Extracted data entries:
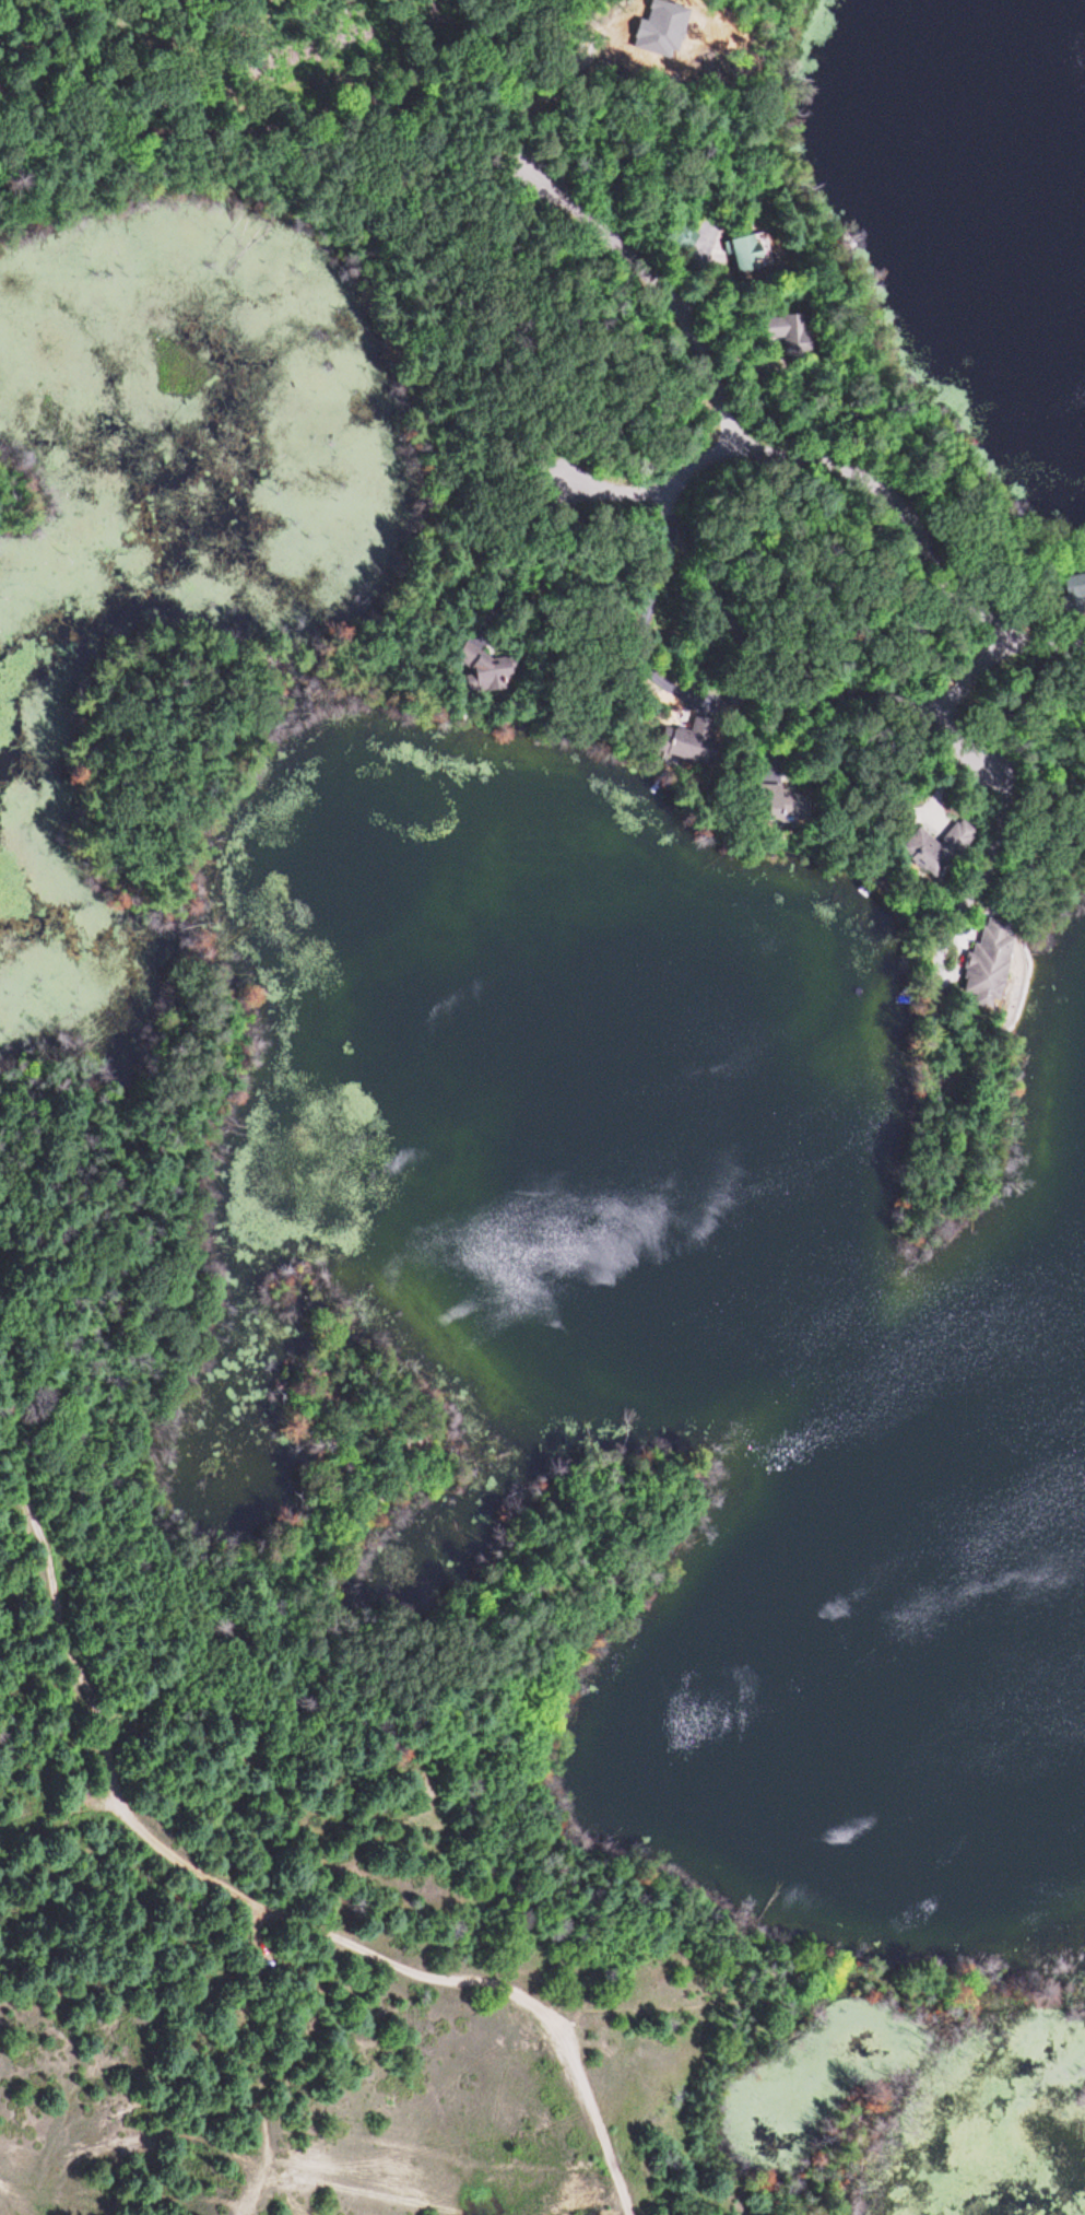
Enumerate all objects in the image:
road: (267, 114)
road: (777, 454)
road: (655, 489)
building: (1075, 595)
building: (476, 676)
road: (950, 700)
building: (675, 749)
building: (767, 807)
building: (918, 852)
building: (978, 973)
road: (216, 1890)

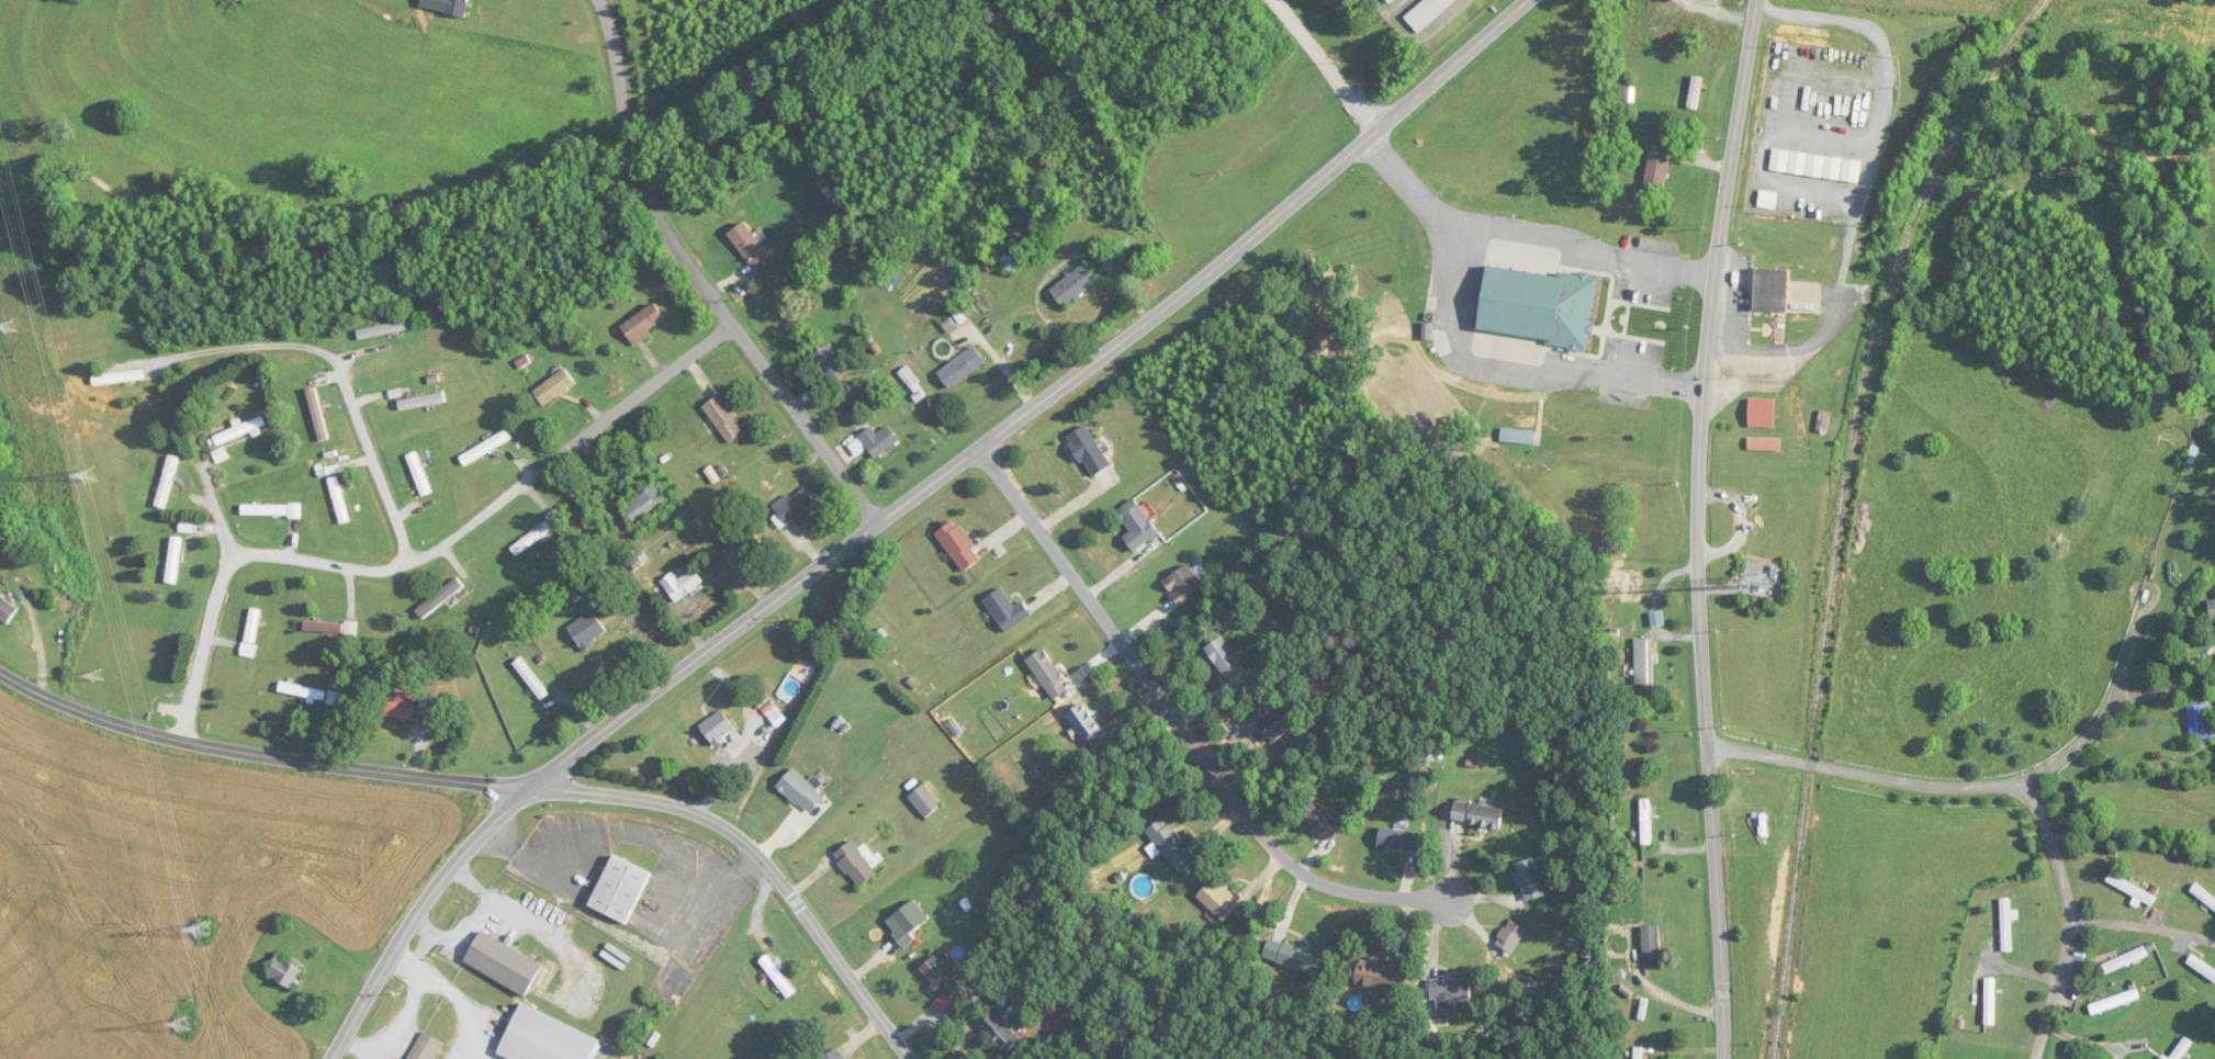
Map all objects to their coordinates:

*Task:*
Pictures are to be left out; all other data must be returned exactly.

*Output for this exercise:*
Enumerate all objects in the image:
road: (267, 114)
road: (777, 454)
road: (655, 489)
building: (1075, 595)
building: (476, 676)
road: (950, 700)
building: (675, 749)
building: (767, 807)
building: (918, 852)
building: (978, 973)
road: (216, 1890)

Map all objects to their coordinates:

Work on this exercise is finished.